*** GIVEN DATA Section Begins ***

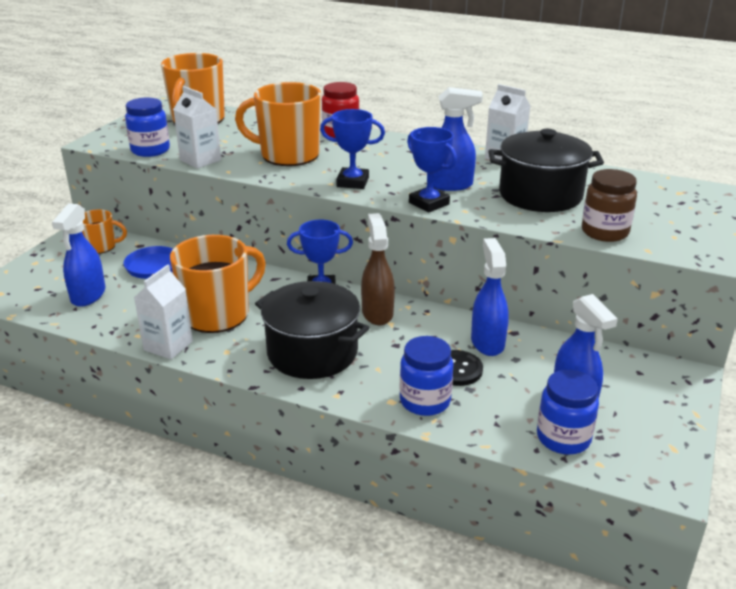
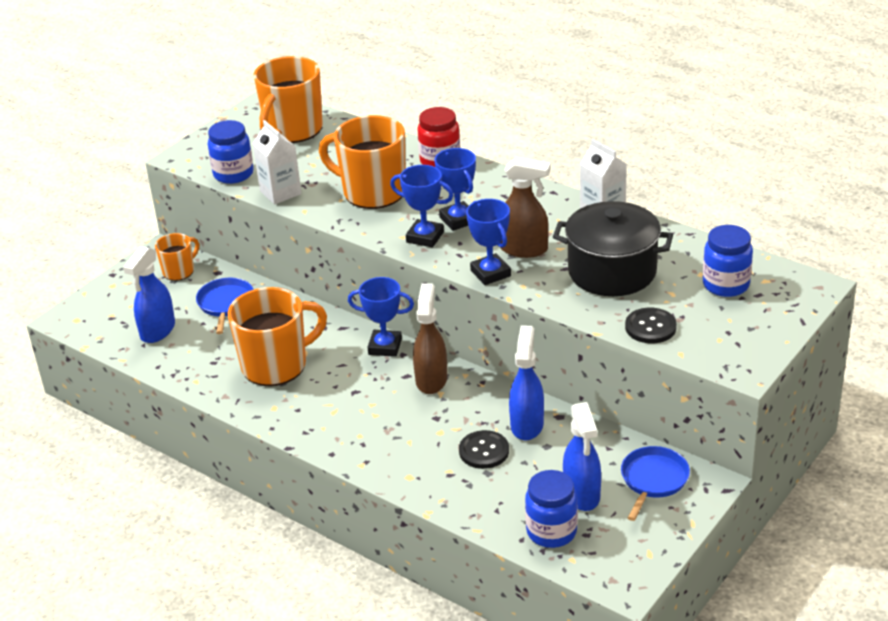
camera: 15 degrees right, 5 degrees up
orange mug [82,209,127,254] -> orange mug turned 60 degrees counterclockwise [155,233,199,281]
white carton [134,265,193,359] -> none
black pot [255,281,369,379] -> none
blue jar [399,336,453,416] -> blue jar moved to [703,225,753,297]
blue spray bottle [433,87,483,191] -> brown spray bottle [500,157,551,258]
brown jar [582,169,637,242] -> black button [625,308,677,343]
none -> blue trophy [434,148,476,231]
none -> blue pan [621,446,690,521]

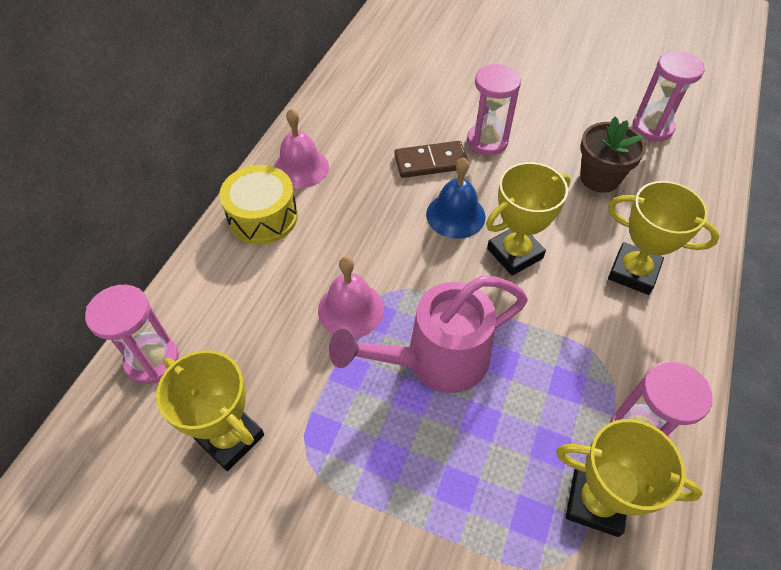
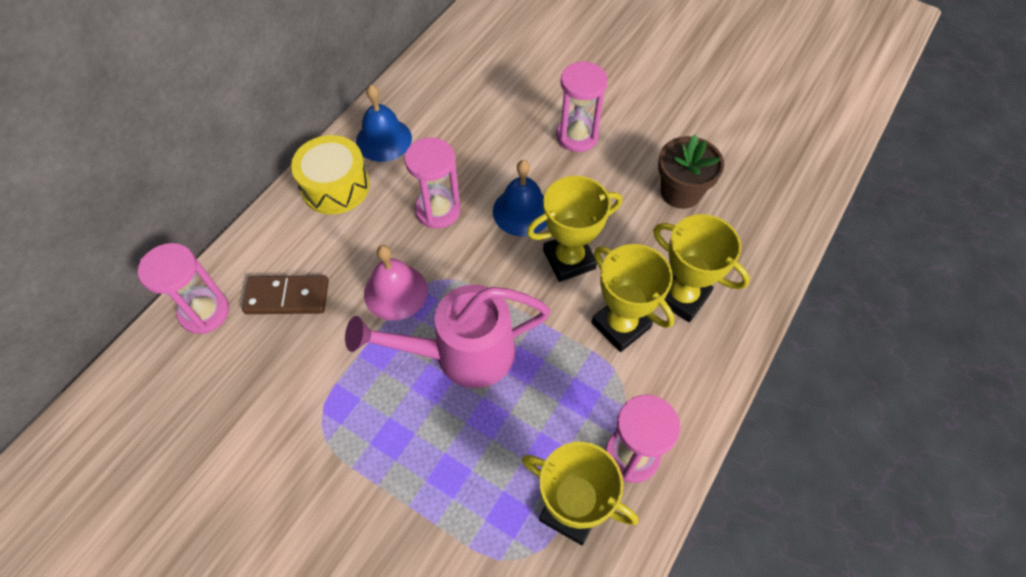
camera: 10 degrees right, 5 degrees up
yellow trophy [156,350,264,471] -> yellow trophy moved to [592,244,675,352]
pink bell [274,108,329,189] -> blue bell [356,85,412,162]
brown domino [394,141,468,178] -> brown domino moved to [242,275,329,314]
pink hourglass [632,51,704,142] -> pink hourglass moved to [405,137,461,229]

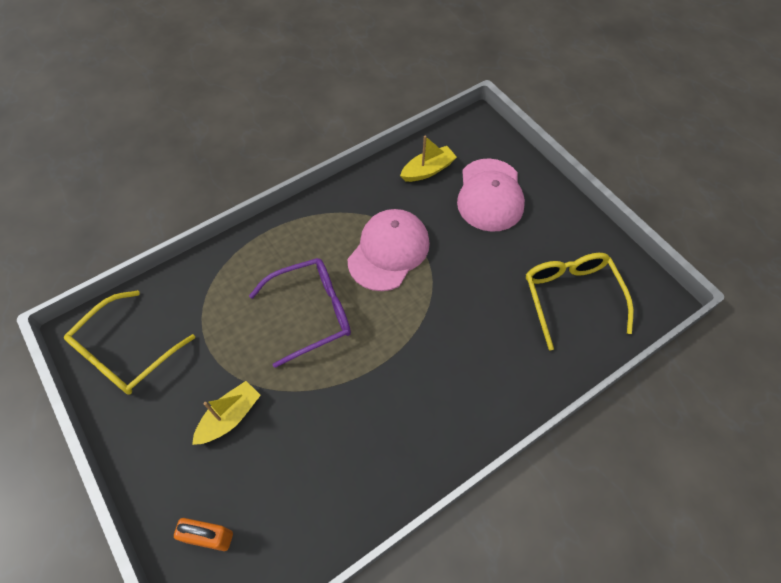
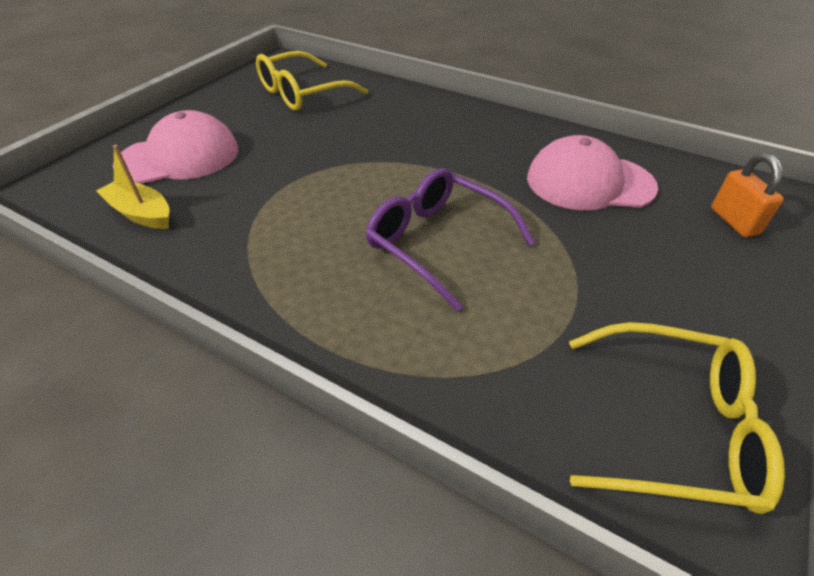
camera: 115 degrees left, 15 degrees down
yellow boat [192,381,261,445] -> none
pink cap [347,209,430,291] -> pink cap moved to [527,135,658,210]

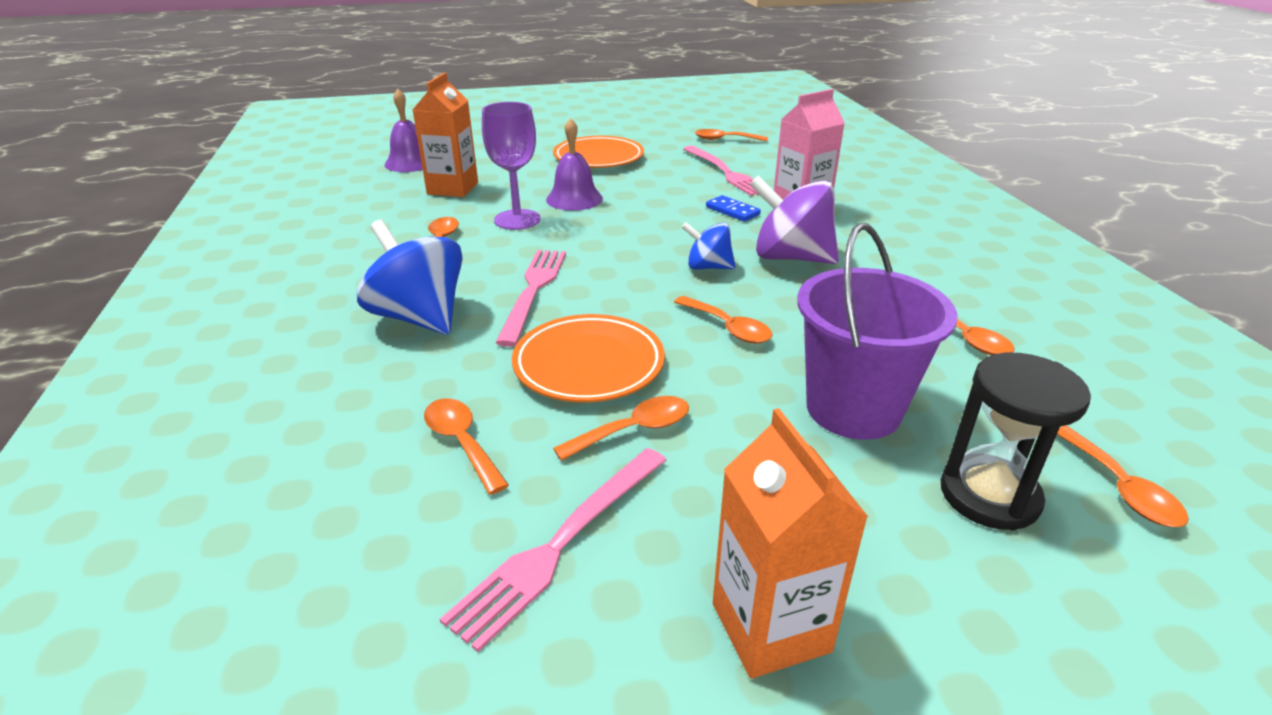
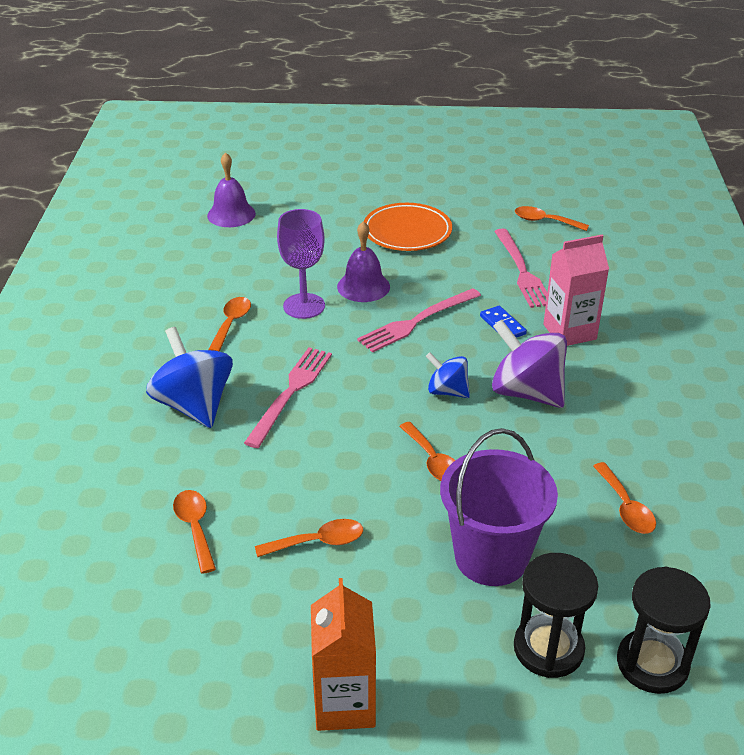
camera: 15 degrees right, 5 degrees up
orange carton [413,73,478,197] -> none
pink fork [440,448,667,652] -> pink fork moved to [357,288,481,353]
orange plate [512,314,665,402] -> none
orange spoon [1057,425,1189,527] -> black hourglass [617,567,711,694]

*** GIVEN DATA Section Ends ***

**DIRECTIVE:** The reply should consist only of the lines running from the one with "blue jar [399,336,453,416]" through the end of the material, both included, copied exactly; please omit pictures.

**RESULT BELOW:**
blue jar [399,336,453,416] -> blue jar moved to [703,225,753,297]
blue spray bottle [433,87,483,191] -> brown spray bottle [500,157,551,258]
brown jar [582,169,637,242] -> black button [625,308,677,343]
none -> blue trophy [434,148,476,231]
none -> blue pan [621,446,690,521]

camera: 10 degrees right, 5 degrees up
yellow trophy [156,350,264,471] -> yellow trophy moved to [592,244,675,352]
pink bell [274,108,329,189] -> blue bell [356,85,412,162]
brown domino [394,141,468,178] -> brown domino moved to [242,275,329,314]
pink hourglass [632,51,704,142] -> pink hourglass moved to [405,137,461,229]

camera: 115 degrees left, 15 degrees down
yellow boat [192,381,261,445] -> none
pink cap [347,209,430,291] -> pink cap moved to [527,135,658,210]

camera: 15 degrees right, 5 degrees up
orange carton [413,73,478,197] -> none
pink fork [440,448,667,652] -> pink fork moved to [357,288,481,353]
orange plate [512,314,665,402] -> none
orange spoon [1057,425,1189,527] -> black hourglass [617,567,711,694]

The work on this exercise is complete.